§ HOW TO COMPLETE THIS TASK:
Among the entries below, count the lines holding the string "candle". Respond with the number alone.
BEGIN
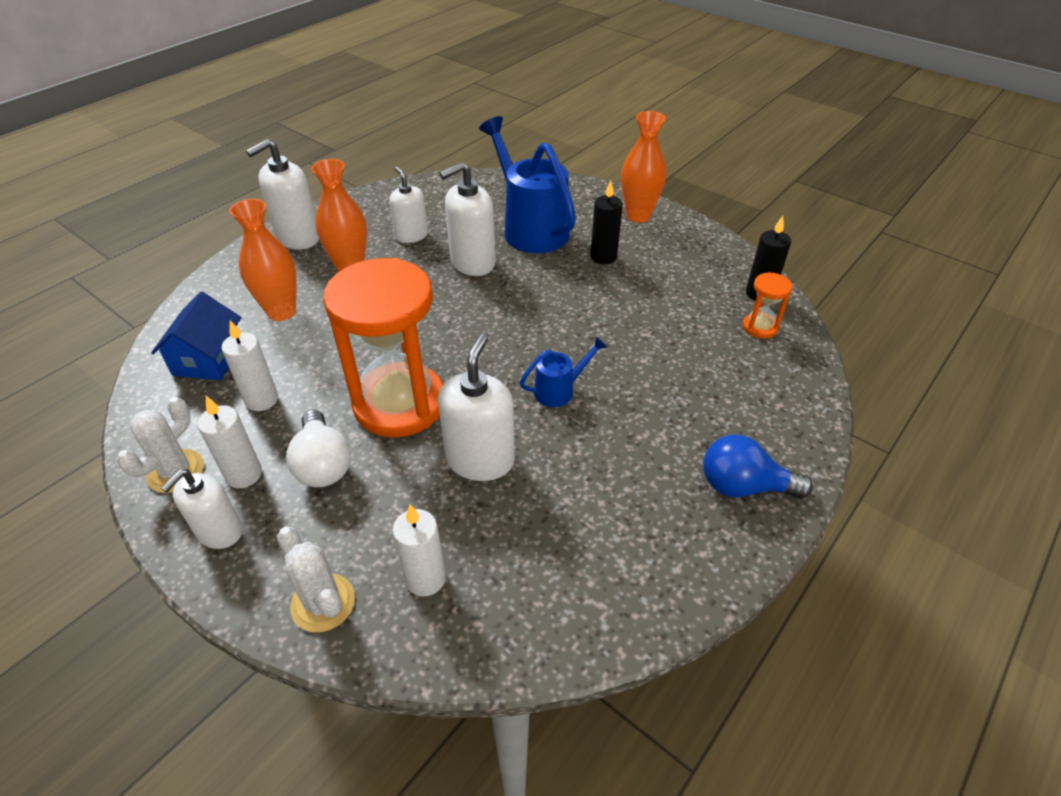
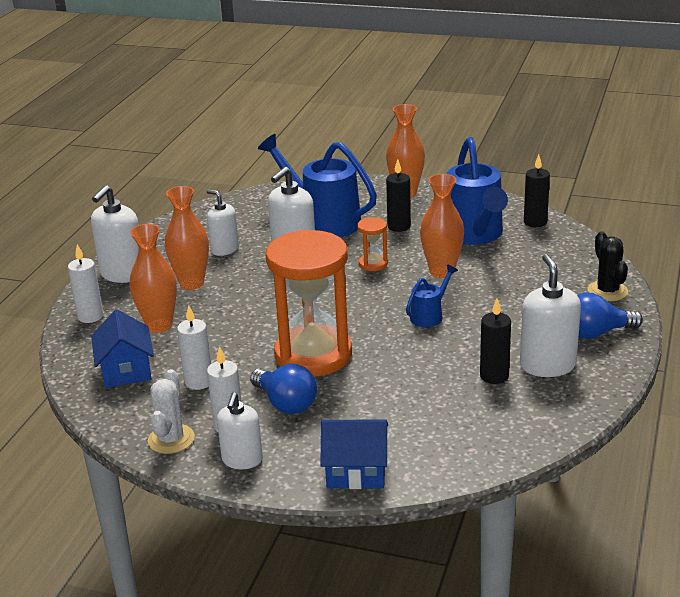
camera: 20 degrees left, 15 degrees down
(323, 464) = (286, 403): white light bulb -> blue light bulb
(323, 603) = (356, 471): white cactus -> blue house
(425, 579) = (417, 439): white candle -> white candle (90, 316)
(480, 460) = (403, 369): white soap dispenser -> white soap dispenser (547, 365)
(577, 510) = (494, 376): none -> black candle
(612, 331) = (442, 272): none -> orange vase
(679, 292) = (475, 235): none -> blue watering can
(759, 327) = (548, 242): orange hourglass -> orange hourglass (373, 264)
(793, 423) = (607, 291): none -> black cactus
END
§ ANSWER TO THE EXERCISE:
2